### What to work on
Go through the entries below and print, exactly, the lines starting at the one with "R5: 62k (3V3, IC1/MCLR)" and ending at the one with "R13: 6.8k (GND, VP) -> 47k (GND, VP)", keeping both ends and no others.

### Material provided
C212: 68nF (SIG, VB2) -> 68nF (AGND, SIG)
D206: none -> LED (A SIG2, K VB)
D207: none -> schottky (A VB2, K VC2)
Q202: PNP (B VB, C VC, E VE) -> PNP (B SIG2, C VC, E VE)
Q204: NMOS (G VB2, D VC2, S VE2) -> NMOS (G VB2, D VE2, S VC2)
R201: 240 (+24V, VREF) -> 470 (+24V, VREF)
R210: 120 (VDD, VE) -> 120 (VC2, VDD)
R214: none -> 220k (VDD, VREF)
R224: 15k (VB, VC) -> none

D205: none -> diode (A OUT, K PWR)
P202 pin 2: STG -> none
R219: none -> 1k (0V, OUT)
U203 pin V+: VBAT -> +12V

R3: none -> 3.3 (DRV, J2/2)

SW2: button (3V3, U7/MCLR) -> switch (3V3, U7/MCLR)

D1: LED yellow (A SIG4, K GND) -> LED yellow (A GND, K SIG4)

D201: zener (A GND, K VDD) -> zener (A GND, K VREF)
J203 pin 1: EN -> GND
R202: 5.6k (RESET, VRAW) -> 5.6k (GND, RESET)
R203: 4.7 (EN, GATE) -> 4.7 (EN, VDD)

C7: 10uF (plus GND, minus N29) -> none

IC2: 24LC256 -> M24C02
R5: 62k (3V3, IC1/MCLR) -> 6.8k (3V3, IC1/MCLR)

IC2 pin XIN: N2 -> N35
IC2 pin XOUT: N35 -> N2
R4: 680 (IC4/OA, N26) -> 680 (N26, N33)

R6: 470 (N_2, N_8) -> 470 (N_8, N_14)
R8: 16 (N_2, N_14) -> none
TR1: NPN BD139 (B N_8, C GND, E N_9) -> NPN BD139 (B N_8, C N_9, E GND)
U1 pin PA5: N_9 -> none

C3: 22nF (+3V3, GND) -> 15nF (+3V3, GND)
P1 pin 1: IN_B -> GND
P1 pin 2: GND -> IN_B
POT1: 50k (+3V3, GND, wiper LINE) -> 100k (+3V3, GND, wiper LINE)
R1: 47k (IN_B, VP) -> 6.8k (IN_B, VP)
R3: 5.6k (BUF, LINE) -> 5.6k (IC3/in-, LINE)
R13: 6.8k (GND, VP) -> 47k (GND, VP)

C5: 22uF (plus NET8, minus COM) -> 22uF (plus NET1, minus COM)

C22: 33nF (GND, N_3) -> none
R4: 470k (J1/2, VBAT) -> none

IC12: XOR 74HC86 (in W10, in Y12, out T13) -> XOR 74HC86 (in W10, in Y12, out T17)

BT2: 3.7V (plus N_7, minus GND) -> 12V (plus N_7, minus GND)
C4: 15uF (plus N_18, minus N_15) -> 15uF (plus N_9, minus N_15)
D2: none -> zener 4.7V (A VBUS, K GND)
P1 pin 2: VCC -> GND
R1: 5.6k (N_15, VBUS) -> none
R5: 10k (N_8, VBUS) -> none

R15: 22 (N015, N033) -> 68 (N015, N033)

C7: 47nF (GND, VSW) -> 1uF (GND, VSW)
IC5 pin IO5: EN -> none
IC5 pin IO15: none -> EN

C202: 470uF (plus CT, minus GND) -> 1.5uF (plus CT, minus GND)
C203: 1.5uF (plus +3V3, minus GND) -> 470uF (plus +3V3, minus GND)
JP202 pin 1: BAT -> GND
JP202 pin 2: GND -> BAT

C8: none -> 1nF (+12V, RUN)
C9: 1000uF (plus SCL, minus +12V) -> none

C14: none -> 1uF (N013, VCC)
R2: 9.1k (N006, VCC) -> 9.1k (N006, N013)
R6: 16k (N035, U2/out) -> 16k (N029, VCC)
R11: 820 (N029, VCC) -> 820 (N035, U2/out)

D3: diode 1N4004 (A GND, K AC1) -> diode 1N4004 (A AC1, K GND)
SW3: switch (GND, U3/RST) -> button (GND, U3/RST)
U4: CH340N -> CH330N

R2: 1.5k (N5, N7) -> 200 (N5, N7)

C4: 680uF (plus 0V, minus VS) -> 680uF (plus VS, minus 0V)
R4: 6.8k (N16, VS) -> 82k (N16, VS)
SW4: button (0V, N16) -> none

### Result
R5: 62k (3V3, IC1/MCLR) -> 6.8k (3V3, IC1/MCLR)

IC2 pin XIN: N2 -> N35
IC2 pin XOUT: N35 -> N2
R4: 680 (IC4/OA, N26) -> 680 (N26, N33)

R6: 470 (N_2, N_8) -> 470 (N_8, N_14)
R8: 16 (N_2, N_14) -> none
TR1: NPN BD139 (B N_8, C GND, E N_9) -> NPN BD139 (B N_8, C N_9, E GND)
U1 pin PA5: N_9 -> none

C3: 22nF (+3V3, GND) -> 15nF (+3V3, GND)
P1 pin 1: IN_B -> GND
P1 pin 2: GND -> IN_B
POT1: 50k (+3V3, GND, wiper LINE) -> 100k (+3V3, GND, wiper LINE)
R1: 47k (IN_B, VP) -> 6.8k (IN_B, VP)
R3: 5.6k (BUF, LINE) -> 5.6k (IC3/in-, LINE)
R13: 6.8k (GND, VP) -> 47k (GND, VP)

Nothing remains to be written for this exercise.